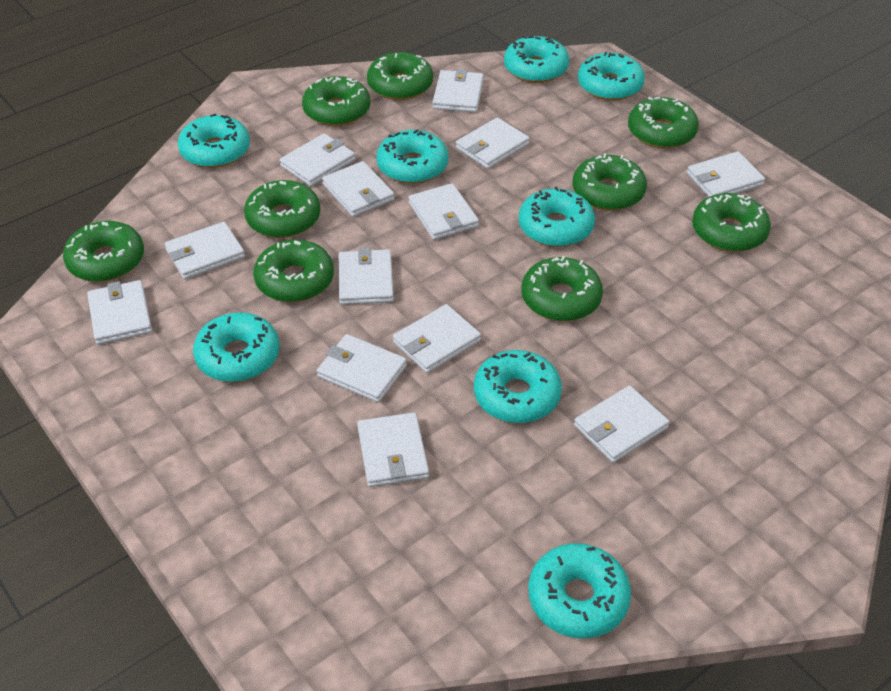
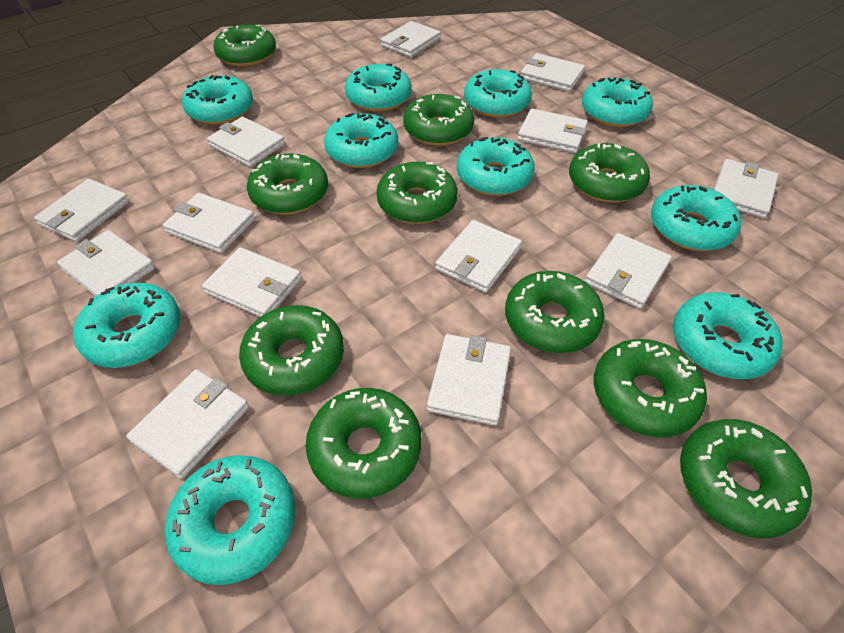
green donut: 9 -> 10
turquoise donut: 8 -> 10

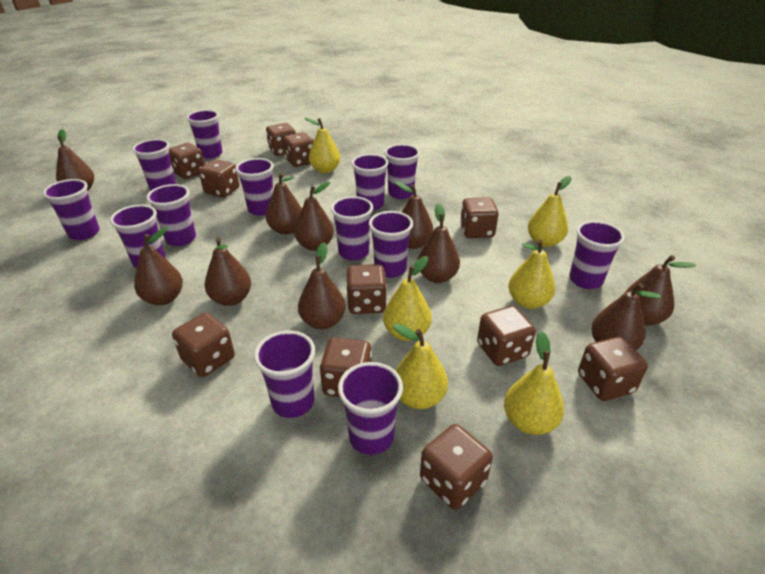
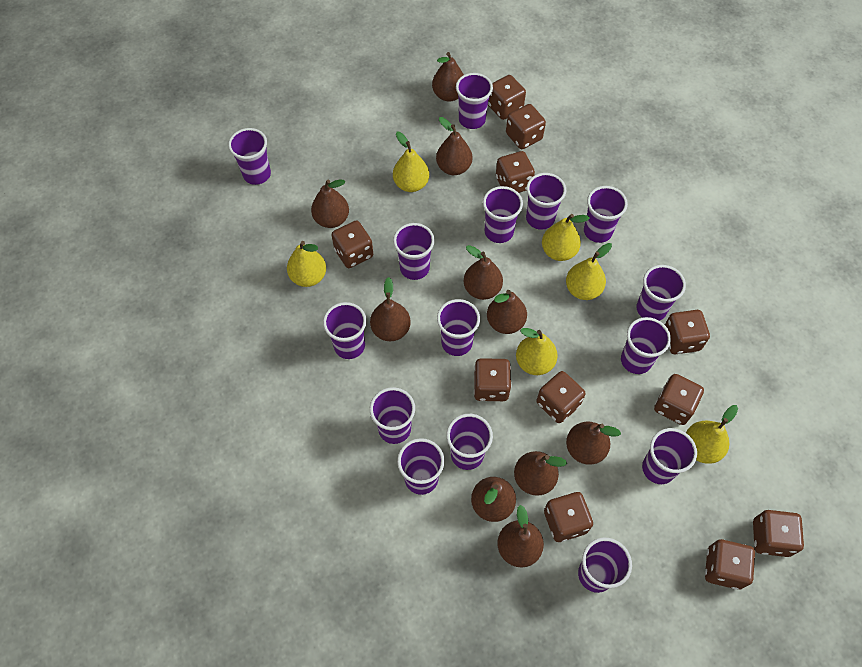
purple cup: 13 -> 15

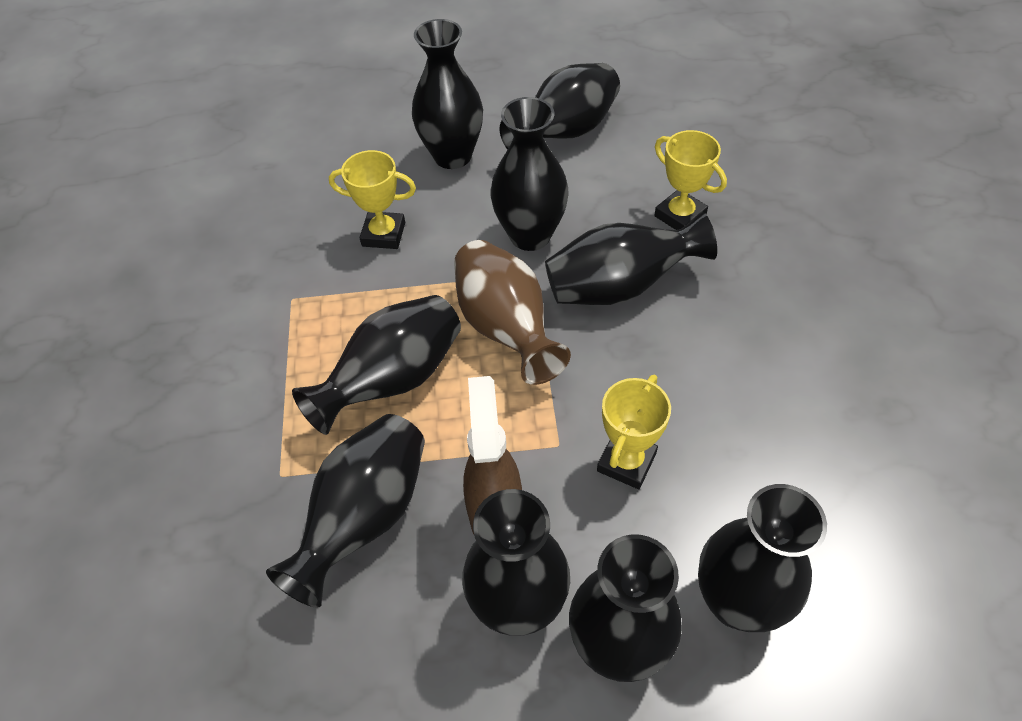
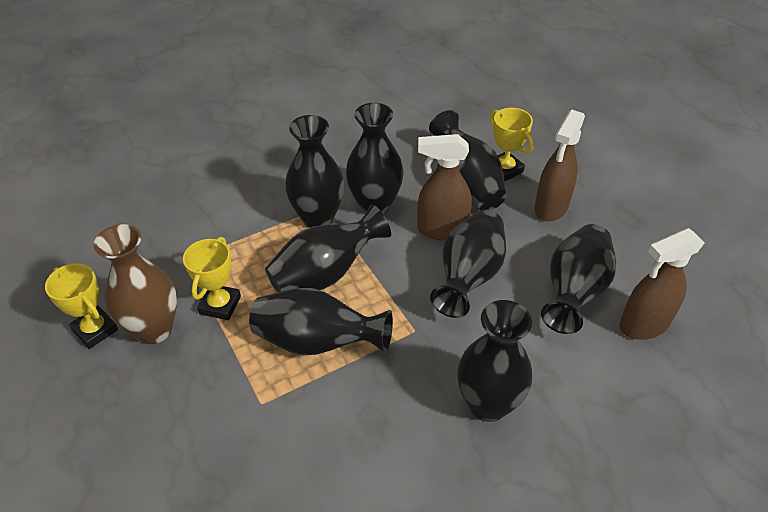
black vase: 9 -> 8
brown spray bottle: 1 -> 3

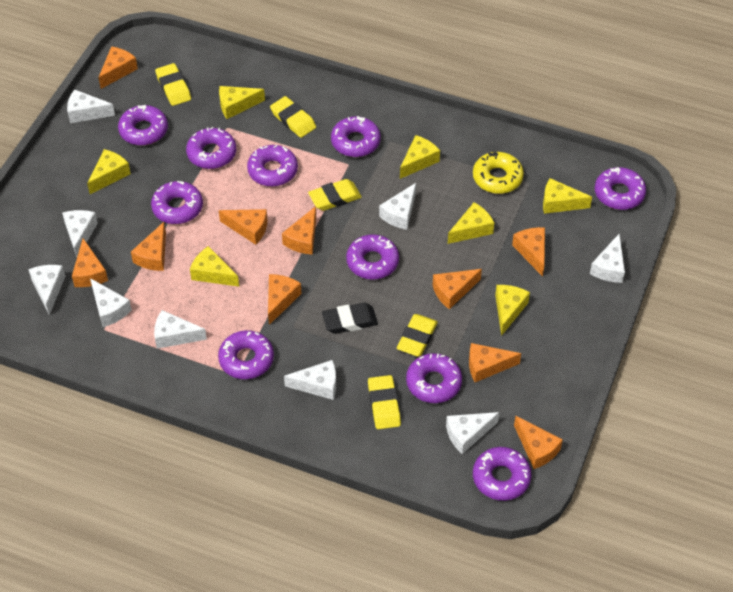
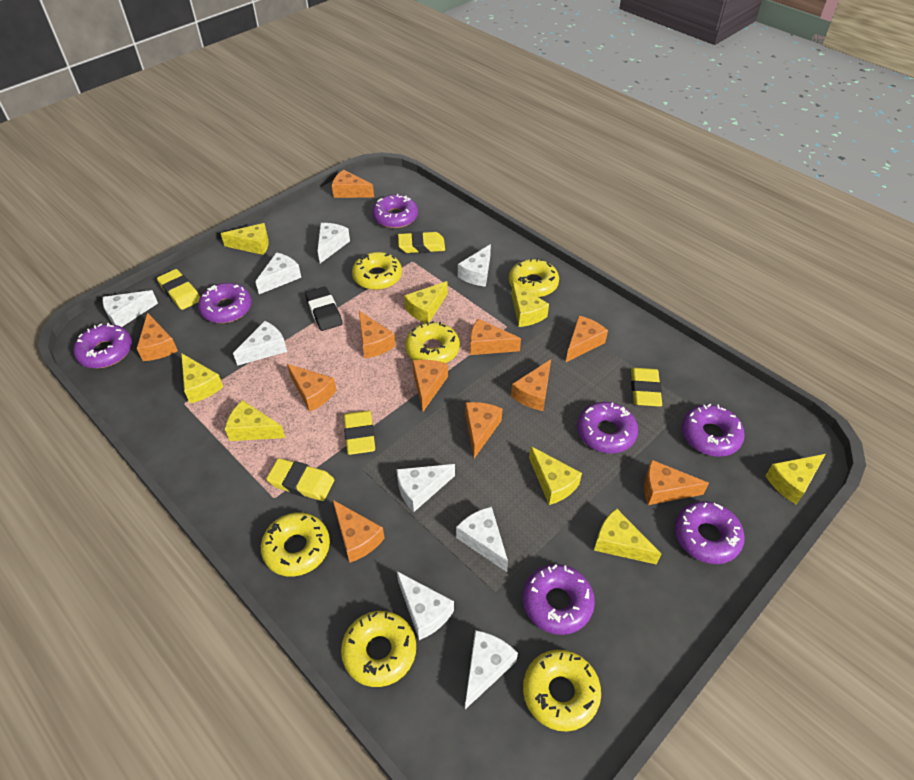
orange cheese: 10 -> 11
purple donut: 10 -> 7
yellow cheese: 7 -> 8
yellow donut: 1 -> 6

__________

> _PROBLEM TO SOLVE_: Everything in the data must be printed verbatim except the pictures.

> _YOUR RESPONSE_:
green donut: 9 -> 10
turquoise donut: 8 -> 10

purple cup: 13 -> 15

black vase: 9 -> 8
brown spray bottle: 1 -> 3

orange cheese: 10 -> 11
purple donut: 10 -> 7
yellow cheese: 7 -> 8
yellow donut: 1 -> 6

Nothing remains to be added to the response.